_EXERCISE DIRECTIONS_
An exact copy of every record, without the pictures, is what should come back.

_INFORMATION PROVIDED_

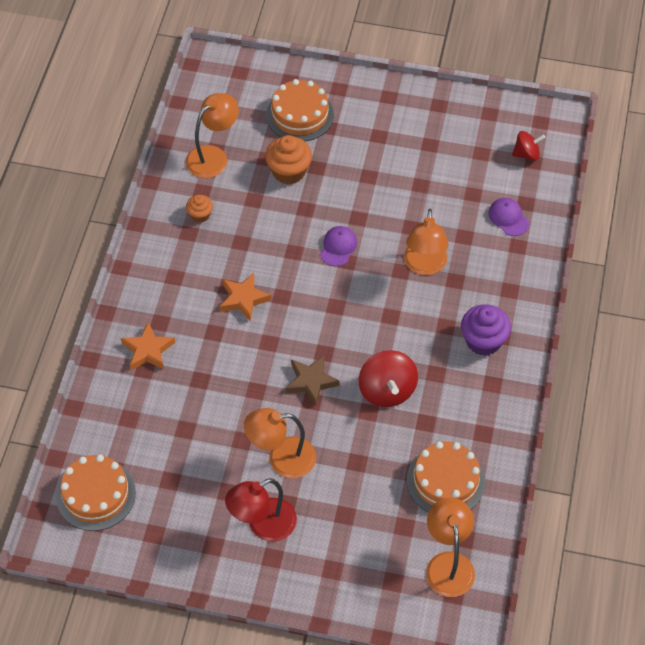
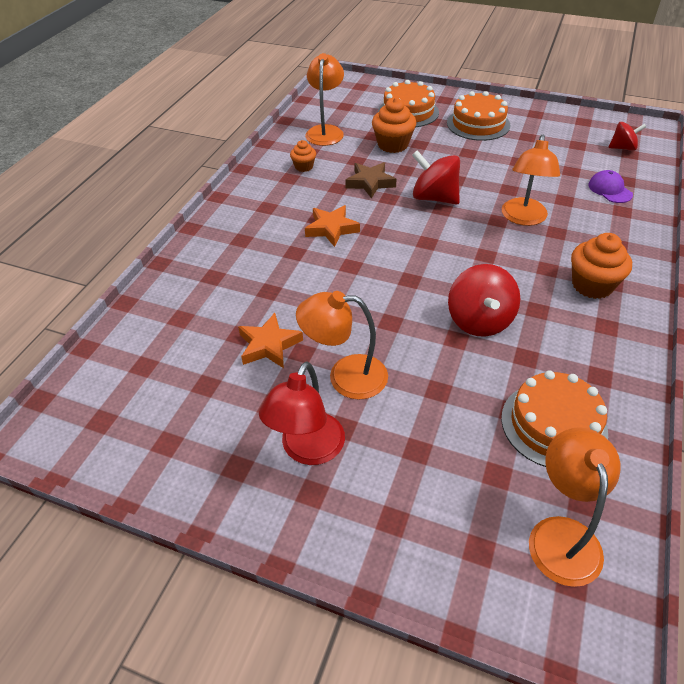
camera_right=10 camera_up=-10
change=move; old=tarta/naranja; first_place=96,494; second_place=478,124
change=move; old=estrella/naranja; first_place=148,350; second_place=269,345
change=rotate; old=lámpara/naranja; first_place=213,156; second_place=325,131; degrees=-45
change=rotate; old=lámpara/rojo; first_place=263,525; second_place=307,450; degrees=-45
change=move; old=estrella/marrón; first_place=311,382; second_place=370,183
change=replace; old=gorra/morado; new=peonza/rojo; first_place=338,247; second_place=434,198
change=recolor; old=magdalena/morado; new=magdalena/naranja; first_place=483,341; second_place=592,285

_EXPECTED ANSWER_
camera_right=10 camera_up=-10
change=move; old=tarta/naranja; first_place=96,494; second_place=478,124
change=move; old=estrella/naranja; first_place=148,350; second_place=269,345
change=rotate; old=lámpara/naranja; first_place=213,156; second_place=325,131; degrees=-45
change=rotate; old=lámpara/rojo; first_place=263,525; second_place=307,450; degrees=-45
change=move; old=estrella/marrón; first_place=311,382; second_place=370,183
change=replace; old=gorra/morado; new=peonza/rojo; first_place=338,247; second_place=434,198
change=recolor; old=magdalena/morado; new=magdalena/naranja; first_place=483,341; second_place=592,285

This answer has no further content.